INSTRUCTIONS FOR THE TASK →
Every line from the first one in the listing down to the line with "red diamond: rotated 12 degrees clockwise" should be restated word for word.

TASK DATA →
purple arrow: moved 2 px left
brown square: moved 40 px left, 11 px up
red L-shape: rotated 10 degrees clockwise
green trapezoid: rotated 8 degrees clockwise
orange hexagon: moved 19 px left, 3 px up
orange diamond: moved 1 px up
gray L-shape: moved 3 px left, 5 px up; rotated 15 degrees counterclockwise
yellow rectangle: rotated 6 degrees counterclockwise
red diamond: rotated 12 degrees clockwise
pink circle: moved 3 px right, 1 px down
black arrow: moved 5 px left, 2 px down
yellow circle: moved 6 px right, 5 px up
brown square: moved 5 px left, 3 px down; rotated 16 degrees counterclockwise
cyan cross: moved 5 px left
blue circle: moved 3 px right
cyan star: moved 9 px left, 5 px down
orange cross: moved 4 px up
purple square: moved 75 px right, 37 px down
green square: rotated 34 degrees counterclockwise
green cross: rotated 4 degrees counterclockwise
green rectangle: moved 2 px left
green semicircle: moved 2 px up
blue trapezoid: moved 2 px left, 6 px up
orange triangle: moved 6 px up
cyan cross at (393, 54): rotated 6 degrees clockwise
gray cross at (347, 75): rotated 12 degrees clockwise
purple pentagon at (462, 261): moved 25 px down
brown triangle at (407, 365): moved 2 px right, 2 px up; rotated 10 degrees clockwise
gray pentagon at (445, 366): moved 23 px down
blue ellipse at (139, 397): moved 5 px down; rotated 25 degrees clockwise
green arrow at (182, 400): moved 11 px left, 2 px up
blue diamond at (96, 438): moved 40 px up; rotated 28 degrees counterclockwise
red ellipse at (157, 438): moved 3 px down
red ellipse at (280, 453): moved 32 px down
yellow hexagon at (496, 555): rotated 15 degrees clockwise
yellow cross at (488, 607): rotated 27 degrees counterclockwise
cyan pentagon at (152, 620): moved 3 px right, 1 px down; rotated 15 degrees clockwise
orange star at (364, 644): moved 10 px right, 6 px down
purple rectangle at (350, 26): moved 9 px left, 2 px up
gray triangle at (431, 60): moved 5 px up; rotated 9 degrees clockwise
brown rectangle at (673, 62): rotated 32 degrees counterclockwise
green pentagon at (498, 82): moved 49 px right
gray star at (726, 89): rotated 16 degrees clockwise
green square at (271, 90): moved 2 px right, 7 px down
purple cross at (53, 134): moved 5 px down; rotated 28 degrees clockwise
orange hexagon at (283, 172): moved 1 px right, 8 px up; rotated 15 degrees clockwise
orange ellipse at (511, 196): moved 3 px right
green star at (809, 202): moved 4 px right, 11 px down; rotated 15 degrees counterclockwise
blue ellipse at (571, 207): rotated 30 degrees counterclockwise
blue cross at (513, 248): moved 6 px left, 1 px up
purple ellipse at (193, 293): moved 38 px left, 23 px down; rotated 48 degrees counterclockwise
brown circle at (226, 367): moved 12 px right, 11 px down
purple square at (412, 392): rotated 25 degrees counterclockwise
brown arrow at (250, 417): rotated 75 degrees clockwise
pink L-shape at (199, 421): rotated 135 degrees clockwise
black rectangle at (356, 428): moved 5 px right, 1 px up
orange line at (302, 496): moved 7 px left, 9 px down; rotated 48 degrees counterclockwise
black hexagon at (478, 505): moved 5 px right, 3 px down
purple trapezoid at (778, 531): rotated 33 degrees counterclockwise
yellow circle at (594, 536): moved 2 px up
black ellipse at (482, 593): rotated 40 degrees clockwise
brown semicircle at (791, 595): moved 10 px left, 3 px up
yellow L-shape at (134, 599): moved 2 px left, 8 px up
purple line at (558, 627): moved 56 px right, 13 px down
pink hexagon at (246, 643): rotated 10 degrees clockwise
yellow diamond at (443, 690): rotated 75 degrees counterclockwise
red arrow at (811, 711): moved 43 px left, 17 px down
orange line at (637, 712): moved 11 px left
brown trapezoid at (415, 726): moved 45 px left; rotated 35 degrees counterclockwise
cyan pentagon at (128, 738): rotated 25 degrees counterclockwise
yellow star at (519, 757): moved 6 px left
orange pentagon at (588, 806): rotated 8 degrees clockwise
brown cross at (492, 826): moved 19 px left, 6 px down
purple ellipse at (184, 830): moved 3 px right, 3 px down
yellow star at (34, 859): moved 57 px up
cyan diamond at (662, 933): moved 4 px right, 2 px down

WRITTEN SOLUTION →
purple arrow: moved 2 px left
brown square: moved 40 px left, 11 px up
red L-shape: rotated 10 degrees clockwise
green trapezoid: rotated 8 degrees clockwise
orange hexagon: moved 19 px left, 3 px up
orange diamond: moved 1 px up
gray L-shape: moved 3 px left, 5 px up; rotated 15 degrees counterclockwise
yellow rectangle: rotated 6 degrees counterclockwise
red diamond: rotated 12 degrees clockwise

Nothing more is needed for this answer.